• **WHAT THE EXERCISE ASKS**
All entries are to be printed again exactly, with their images omitted.

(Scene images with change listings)

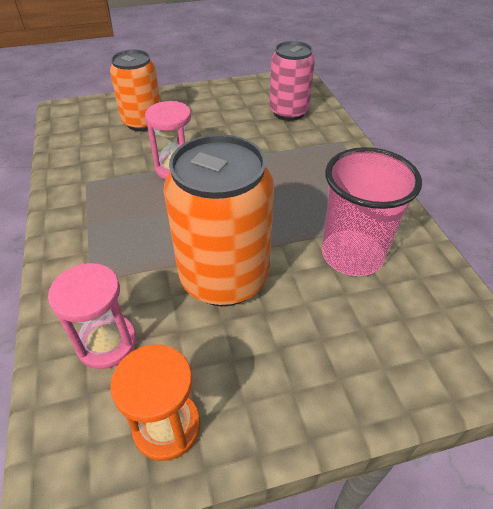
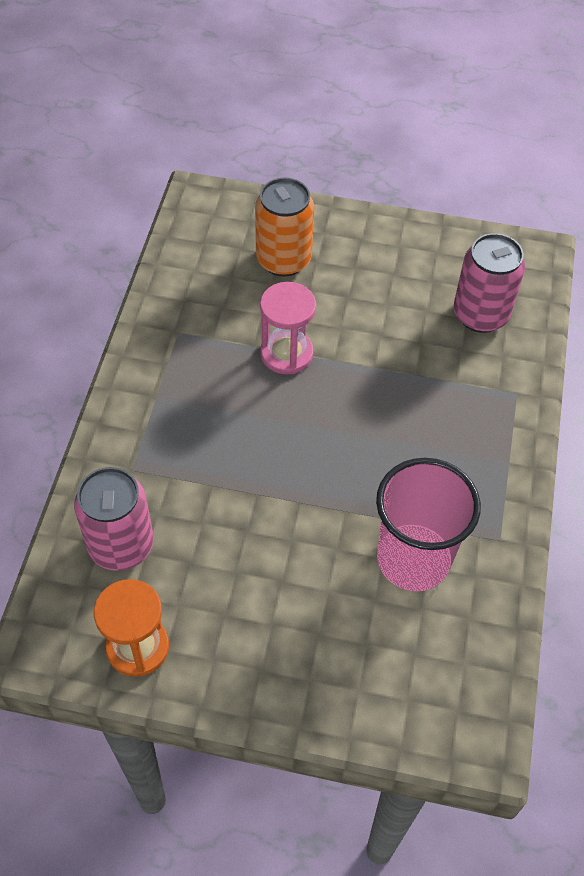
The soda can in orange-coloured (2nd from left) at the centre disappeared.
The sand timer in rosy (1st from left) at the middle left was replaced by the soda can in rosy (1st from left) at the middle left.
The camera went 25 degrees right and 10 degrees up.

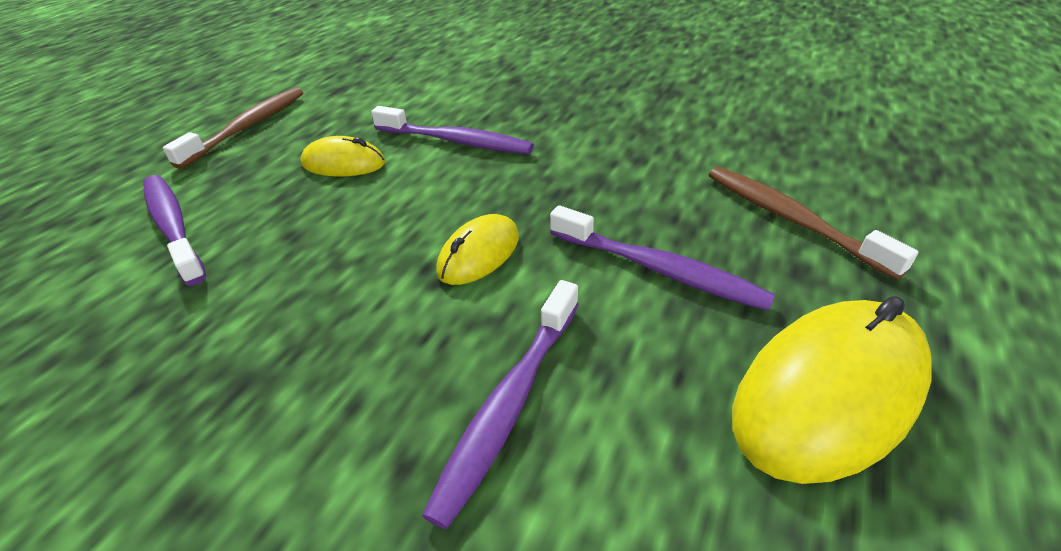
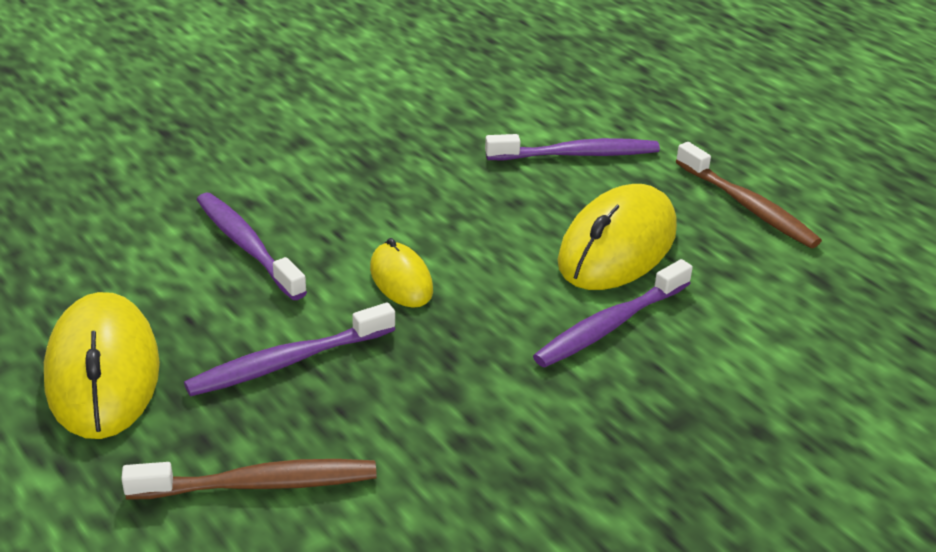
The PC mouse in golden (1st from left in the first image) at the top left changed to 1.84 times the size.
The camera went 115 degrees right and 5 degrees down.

• **TASK SOLUTION**
The soda can in orange-coloured (2nd from left) at the centre disappeared.
The sand timer in rosy (1st from left) at the middle left was replaced by the soda can in rosy (1st from left) at the middle left.
The camera went 25 degrees right and 10 degrees up.

The PC mouse in golden (1st from left in the first image) at the top left changed to 1.84 times the size.
The camera went 115 degrees right and 5 degrees down.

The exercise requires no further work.